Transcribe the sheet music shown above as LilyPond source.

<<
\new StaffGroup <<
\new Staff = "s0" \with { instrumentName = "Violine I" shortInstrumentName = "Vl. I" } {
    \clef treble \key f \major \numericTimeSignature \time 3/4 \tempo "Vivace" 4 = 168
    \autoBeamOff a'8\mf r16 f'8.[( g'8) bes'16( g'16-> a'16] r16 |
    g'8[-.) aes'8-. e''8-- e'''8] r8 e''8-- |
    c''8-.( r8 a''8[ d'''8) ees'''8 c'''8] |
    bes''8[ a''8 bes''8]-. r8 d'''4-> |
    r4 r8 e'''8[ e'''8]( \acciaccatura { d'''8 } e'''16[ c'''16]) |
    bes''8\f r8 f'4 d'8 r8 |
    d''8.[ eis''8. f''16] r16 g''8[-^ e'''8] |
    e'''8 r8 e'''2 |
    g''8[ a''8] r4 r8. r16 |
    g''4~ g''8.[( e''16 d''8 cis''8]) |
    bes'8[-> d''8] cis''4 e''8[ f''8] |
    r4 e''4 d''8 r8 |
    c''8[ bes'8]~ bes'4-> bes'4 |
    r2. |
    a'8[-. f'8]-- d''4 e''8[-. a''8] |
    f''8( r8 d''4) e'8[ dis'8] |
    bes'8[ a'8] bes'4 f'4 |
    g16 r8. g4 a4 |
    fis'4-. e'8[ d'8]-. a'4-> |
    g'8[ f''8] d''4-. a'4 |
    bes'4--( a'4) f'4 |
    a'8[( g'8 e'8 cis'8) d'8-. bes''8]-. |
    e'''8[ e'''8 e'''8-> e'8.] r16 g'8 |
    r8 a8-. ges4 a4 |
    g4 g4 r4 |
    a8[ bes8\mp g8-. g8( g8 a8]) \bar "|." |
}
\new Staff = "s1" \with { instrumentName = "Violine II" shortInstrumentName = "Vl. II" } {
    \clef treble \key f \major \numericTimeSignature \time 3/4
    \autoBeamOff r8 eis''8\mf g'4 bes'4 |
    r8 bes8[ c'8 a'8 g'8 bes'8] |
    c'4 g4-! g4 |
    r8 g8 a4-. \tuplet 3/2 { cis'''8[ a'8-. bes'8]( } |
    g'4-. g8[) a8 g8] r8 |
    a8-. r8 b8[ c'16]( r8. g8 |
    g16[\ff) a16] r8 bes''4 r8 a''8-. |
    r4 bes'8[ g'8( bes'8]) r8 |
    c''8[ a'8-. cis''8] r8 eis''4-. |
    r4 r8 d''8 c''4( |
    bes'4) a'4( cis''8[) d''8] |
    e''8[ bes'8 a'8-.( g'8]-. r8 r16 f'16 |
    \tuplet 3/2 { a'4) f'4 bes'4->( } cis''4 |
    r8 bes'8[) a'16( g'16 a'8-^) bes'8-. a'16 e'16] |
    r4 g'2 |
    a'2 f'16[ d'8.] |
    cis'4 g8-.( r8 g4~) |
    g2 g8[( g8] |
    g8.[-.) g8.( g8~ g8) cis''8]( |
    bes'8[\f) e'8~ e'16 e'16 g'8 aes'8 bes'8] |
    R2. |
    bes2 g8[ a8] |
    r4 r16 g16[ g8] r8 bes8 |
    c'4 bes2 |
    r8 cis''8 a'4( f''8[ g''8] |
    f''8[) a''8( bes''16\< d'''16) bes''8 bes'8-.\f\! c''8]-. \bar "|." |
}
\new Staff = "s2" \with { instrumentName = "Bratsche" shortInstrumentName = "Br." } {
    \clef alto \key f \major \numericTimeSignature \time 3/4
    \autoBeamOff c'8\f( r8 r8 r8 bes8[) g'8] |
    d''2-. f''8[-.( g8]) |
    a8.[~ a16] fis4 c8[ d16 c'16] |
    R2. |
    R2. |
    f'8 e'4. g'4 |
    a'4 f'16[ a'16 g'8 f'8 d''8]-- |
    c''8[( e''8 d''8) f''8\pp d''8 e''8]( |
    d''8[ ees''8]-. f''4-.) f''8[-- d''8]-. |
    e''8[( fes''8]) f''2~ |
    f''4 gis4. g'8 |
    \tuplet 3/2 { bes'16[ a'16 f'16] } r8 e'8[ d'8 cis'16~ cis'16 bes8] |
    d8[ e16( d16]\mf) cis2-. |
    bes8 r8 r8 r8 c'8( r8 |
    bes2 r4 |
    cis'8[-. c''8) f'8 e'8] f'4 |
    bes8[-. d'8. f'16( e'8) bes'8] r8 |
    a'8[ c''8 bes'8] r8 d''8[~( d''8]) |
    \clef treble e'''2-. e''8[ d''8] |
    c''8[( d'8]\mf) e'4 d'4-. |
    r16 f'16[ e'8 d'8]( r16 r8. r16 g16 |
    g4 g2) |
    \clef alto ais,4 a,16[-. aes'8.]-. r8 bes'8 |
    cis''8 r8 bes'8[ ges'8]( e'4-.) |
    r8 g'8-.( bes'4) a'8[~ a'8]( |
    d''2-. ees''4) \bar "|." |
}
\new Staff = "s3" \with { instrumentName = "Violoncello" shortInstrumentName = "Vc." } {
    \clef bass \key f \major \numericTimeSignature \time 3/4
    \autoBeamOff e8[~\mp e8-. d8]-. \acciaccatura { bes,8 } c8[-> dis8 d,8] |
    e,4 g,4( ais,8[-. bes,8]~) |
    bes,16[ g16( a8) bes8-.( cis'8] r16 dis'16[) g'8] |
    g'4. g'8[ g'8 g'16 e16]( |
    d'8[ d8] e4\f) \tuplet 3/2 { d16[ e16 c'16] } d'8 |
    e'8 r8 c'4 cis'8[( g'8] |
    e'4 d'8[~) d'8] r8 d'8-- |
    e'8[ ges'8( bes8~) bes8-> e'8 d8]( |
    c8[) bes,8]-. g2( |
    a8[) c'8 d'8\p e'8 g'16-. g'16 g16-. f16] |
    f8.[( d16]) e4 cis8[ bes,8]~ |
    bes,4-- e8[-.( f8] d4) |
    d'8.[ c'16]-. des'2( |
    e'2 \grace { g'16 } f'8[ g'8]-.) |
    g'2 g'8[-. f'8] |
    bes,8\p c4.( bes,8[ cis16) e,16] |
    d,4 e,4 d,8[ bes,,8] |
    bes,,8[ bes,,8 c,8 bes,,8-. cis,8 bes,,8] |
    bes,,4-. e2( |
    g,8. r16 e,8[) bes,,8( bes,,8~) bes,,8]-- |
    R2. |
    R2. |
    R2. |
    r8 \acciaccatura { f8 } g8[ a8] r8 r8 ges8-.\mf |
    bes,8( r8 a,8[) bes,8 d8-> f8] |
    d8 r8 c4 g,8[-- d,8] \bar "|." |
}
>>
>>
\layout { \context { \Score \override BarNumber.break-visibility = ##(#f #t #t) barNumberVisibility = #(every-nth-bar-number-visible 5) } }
━━━━━━━━━━
[Set task]:
From the listing above, pull out every line that contains the string "instrumentName", matching case exactly. Give each such line in full.

[Answer to this problem]:
\new Staff = "s0" \with { instrumentName = "Violine I" shortInstrumentName = "Vl. I" } {
\new Staff = "s1" \with { instrumentName = "Violine II" shortInstrumentName = "Vl. II" } {
\new Staff = "s2" \with { instrumentName = "Bratsche" shortInstrumentName = "Br." } {
\new Staff = "s3" \with { instrumentName = "Violoncello" shortInstrumentName = "Vc." } {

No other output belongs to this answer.